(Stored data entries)
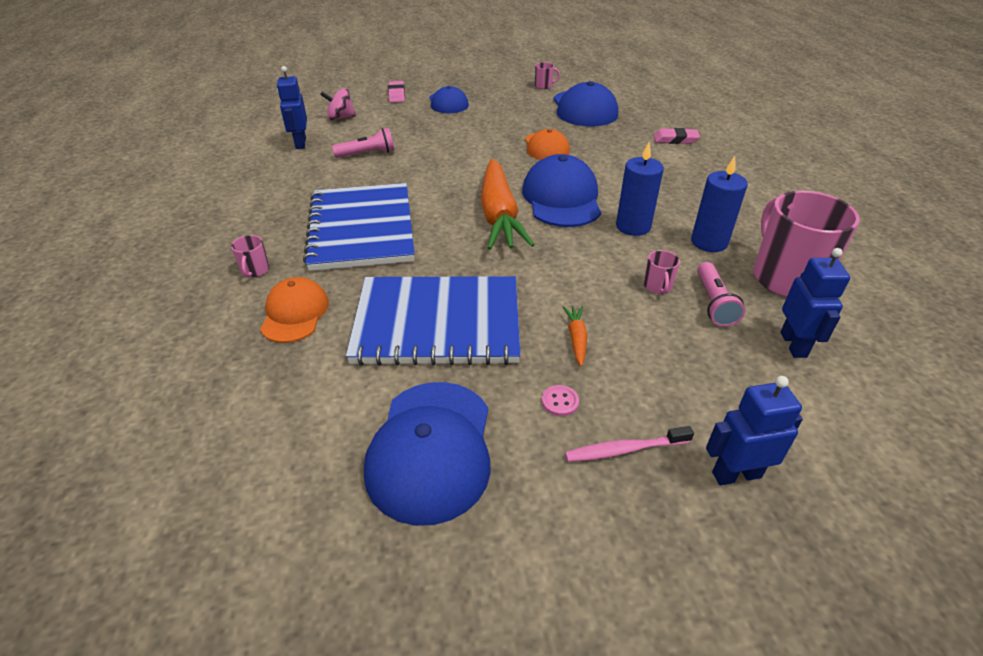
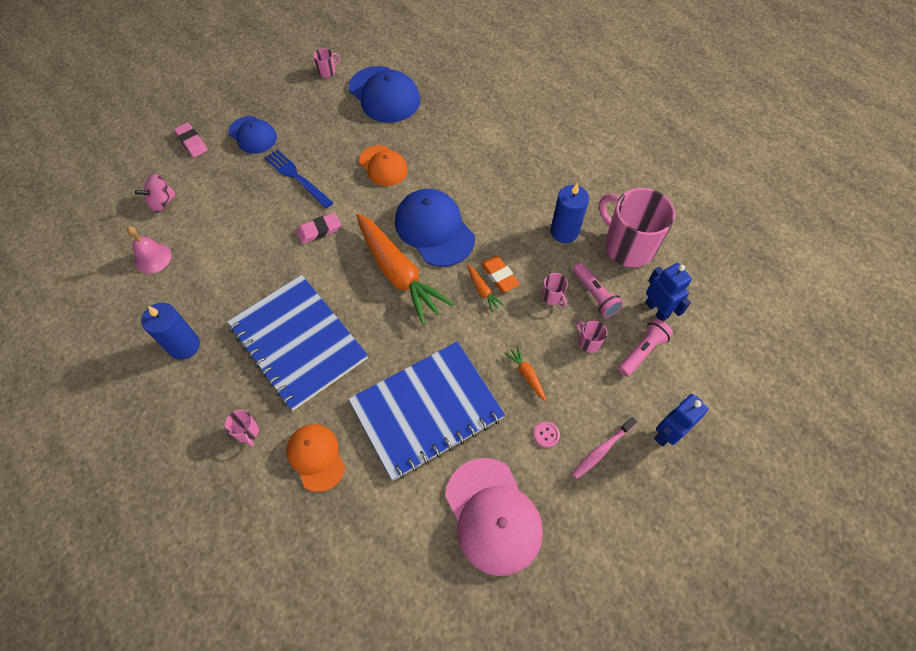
camera: 30 degrees left, 20 degrees up
blue robot [277,66,307,149] -> pink bell [127,226,172,274]
pink flashlight [332,128,394,158] -> pink flashlight moved to [618,319,673,377]
blue cap [364,382,491,526] -> pink cap [445,458,543,576]
blue candle [616,142,664,236] -> blue candle moved to [141,303,200,360]
pink eraser [653,128,700,144] -> pink eraser moved to [296,213,341,244]
none -> blue fork [265,149,333,208]
none -> orange carrot [467,264,504,312]
none -> orange eraser [481,256,520,292]
none -> pink mug [576,321,608,353]

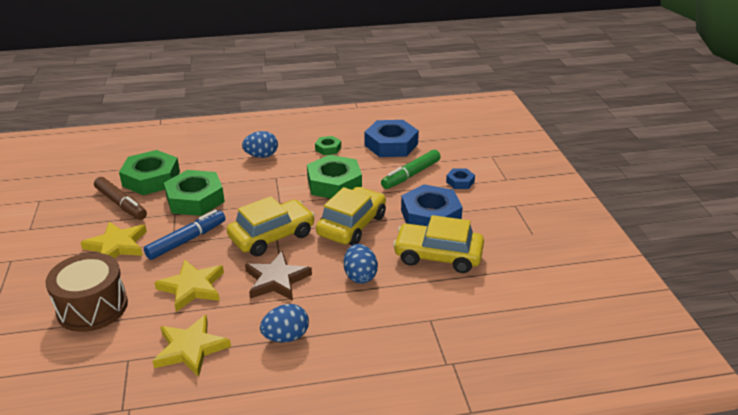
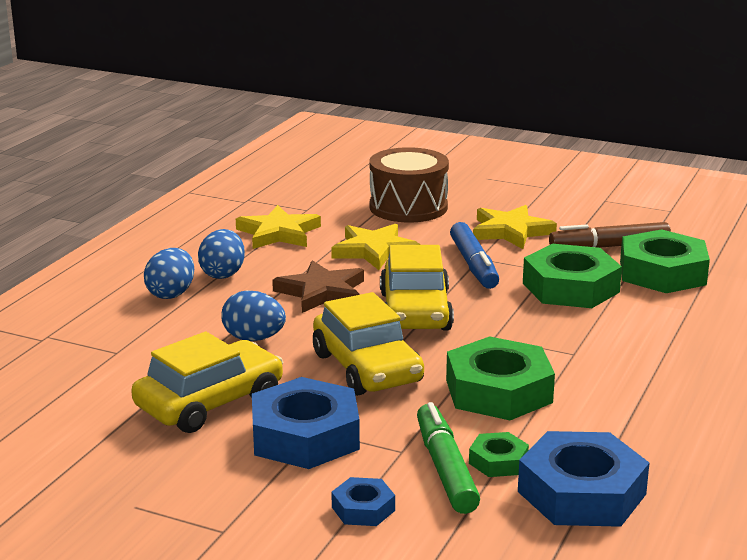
camera: 125 degrees right, 10 degrees down
blue egg [242,131,278,158] -> blue egg moved to [144,248,194,299]
green nut [315,136,341,155] -> green nut moved to [469,432,529,477]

→ Task instructions
What is the number of lines above that contain "blue"? Reply with that number only.

→ Answer to this exercise
5